*** Information supplied ***
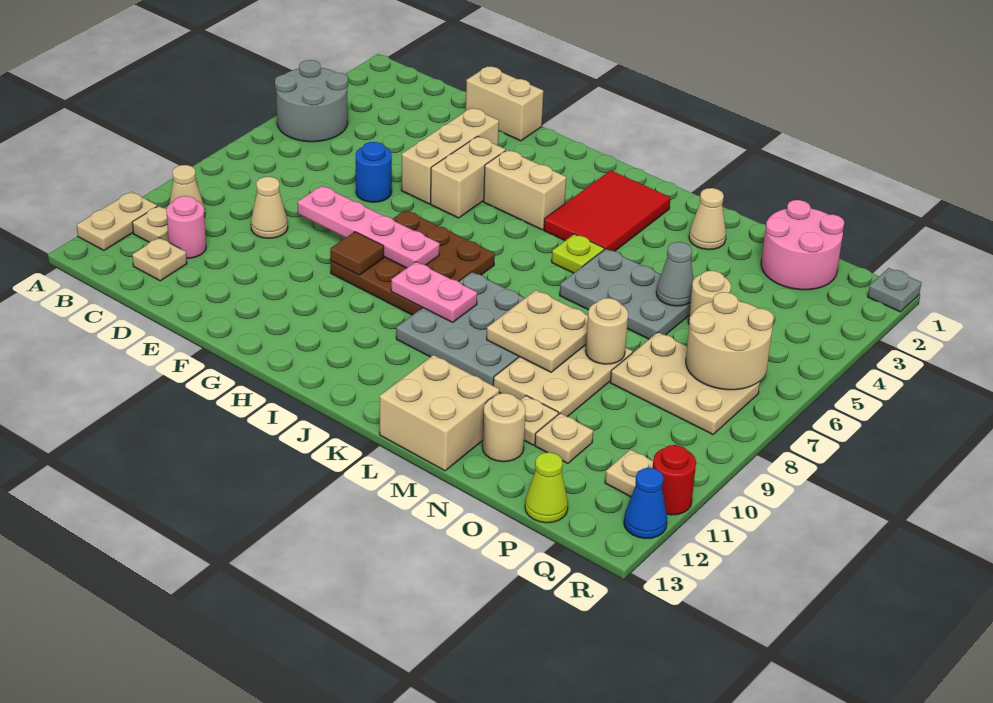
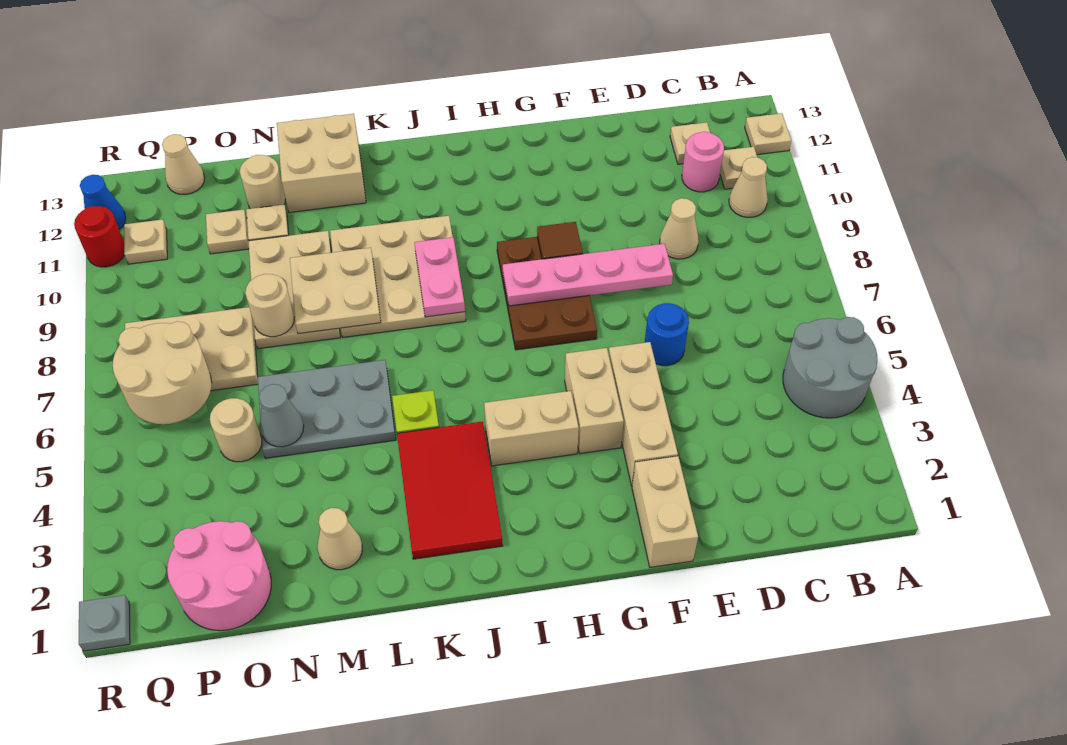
tan 1x2 plate [77,192,157,251] -> tan 1x1 plate [745,113,791,155]
tan 1x2 brick [466,66,543,141] -> tan 1x2 brick turned to [632,456,698,567]
brown 3x3 plate [331,210,495,315] -> brown 2x3 plate [497,237,597,350]
pink 1x2 plate [391,262,477,322] -> pink 1x2 plate turned to [414,237,465,317]
grey 3x3 plate [396,272,525,385] -> tan 3x3 plate [330,216,466,337]
lime 1x1 cone [525,452,568,523] -> tan 1x1 cone [162,134,205,194]

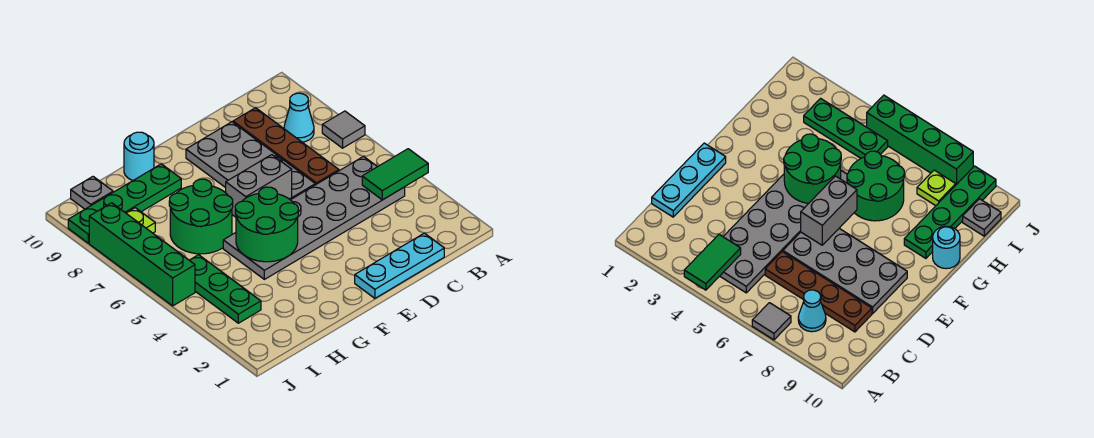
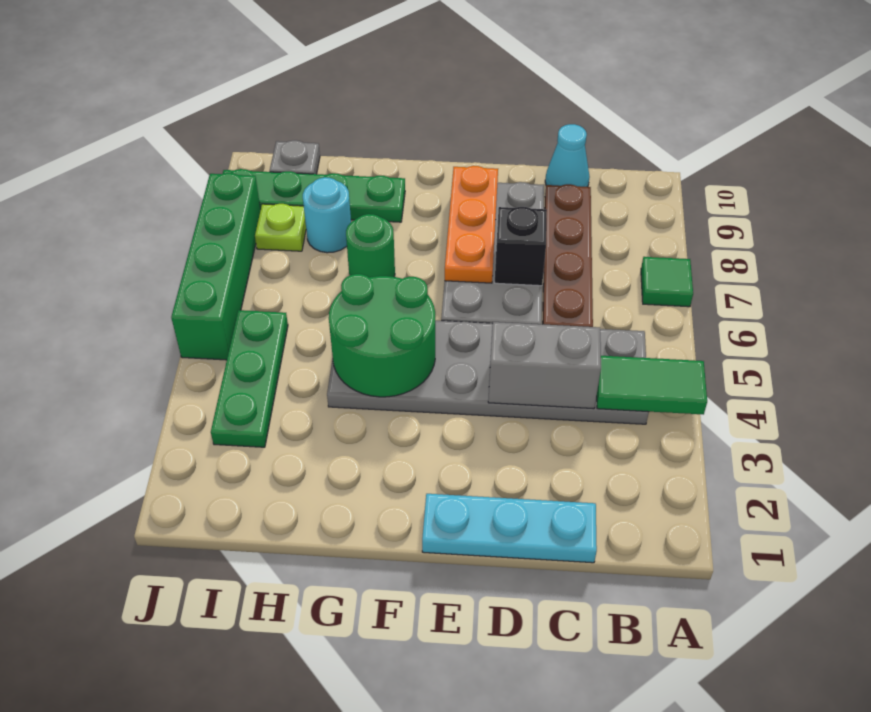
grey 1x1 tile [322,111,365,148] -> green 1x1 tile [641,257,693,307]
cyan 1x1 cone [284,93,314,142] -> cyan 1x1 cone moved to [545,124,590,187]
none -> black 1x1 brick [495,207,547,286]
grey 1x2 brick [226,155,292,217] -> grey 1x2 brick moved to [488,322,601,409]
none -> orange 1x3 plate [445,166,498,283]
green 2x2 round brick [169,179,233,254] -> green 1x1 round brick [346,214,395,278]
cyan 1x1 round brick [124,132,154,180] -> cyan 1x1 round brick moved to [303,177,351,253]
***
### Request
Nothing but the lines from the start of the records above through the line with "grey 1x1 tile" should be retyped, each exactly as written; leave out all pictures.

### Solution for this exercise
tan 1x2 plate [77,192,157,251] -> tan 1x1 plate [745,113,791,155]
tan 1x2 brick [466,66,543,141] -> tan 1x2 brick turned to [632,456,698,567]
brown 3x3 plate [331,210,495,315] -> brown 2x3 plate [497,237,597,350]
pink 1x2 plate [391,262,477,322] -> pink 1x2 plate turned to [414,237,465,317]
grey 3x3 plate [396,272,525,385] -> tan 3x3 plate [330,216,466,337]
lime 1x1 cone [525,452,568,523] -> tan 1x1 cone [162,134,205,194]

grey 1x1 tile [322,111,365,148] -> green 1x1 tile [641,257,693,307]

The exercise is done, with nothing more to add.